From the line containing "U3: PIC12F1840 -> PIC12F675" down to the line containing "IC1 pin OUT: VA -> GND" in the records below, reproduce every line exactly, ends included, and omit all others.

======== Entries shown ========

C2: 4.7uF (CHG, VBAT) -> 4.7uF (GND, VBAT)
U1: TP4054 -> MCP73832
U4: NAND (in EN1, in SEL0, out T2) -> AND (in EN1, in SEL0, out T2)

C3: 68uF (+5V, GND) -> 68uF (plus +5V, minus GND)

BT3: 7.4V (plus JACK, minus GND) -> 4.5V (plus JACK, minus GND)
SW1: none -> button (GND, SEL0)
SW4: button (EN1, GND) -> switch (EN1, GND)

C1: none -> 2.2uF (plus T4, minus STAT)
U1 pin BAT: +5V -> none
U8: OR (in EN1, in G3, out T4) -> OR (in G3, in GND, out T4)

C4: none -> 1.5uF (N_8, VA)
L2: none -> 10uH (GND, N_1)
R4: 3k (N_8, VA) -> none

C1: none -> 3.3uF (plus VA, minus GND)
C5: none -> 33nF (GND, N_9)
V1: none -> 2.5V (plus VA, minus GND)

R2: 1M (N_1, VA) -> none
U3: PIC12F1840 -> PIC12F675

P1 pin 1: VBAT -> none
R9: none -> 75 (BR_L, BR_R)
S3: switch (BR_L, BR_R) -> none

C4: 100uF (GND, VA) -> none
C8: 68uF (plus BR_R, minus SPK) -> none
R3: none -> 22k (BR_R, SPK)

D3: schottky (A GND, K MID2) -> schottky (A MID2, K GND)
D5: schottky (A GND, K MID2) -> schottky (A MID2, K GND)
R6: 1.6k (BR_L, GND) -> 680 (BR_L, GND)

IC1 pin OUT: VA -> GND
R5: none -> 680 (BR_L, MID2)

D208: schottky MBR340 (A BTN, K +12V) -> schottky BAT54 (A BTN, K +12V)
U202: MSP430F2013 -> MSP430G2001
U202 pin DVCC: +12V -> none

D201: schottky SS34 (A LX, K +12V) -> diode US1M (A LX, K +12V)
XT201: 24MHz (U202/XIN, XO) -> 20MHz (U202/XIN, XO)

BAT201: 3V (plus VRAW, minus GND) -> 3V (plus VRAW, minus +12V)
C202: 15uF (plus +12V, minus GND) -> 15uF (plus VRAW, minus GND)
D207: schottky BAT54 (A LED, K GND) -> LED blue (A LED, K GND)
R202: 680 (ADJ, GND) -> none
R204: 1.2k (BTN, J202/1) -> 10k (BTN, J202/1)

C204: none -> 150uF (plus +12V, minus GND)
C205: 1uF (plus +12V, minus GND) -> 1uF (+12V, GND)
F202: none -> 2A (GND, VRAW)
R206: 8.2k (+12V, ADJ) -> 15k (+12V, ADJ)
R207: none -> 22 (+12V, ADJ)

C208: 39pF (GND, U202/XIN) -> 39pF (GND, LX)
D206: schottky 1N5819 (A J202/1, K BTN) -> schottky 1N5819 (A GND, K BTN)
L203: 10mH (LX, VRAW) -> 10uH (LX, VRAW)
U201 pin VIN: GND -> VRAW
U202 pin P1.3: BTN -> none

========

## Written solution
U3: PIC12F1840 -> PIC12F675

P1 pin 1: VBAT -> none
R9: none -> 75 (BR_L, BR_R)
S3: switch (BR_L, BR_R) -> none

C4: 100uF (GND, VA) -> none
C8: 68uF (plus BR_R, minus SPK) -> none
R3: none -> 22k (BR_R, SPK)

D3: schottky (A GND, K MID2) -> schottky (A MID2, K GND)
D5: schottky (A GND, K MID2) -> schottky (A MID2, K GND)
R6: 1.6k (BR_L, GND) -> 680 (BR_L, GND)

IC1 pin OUT: VA -> GND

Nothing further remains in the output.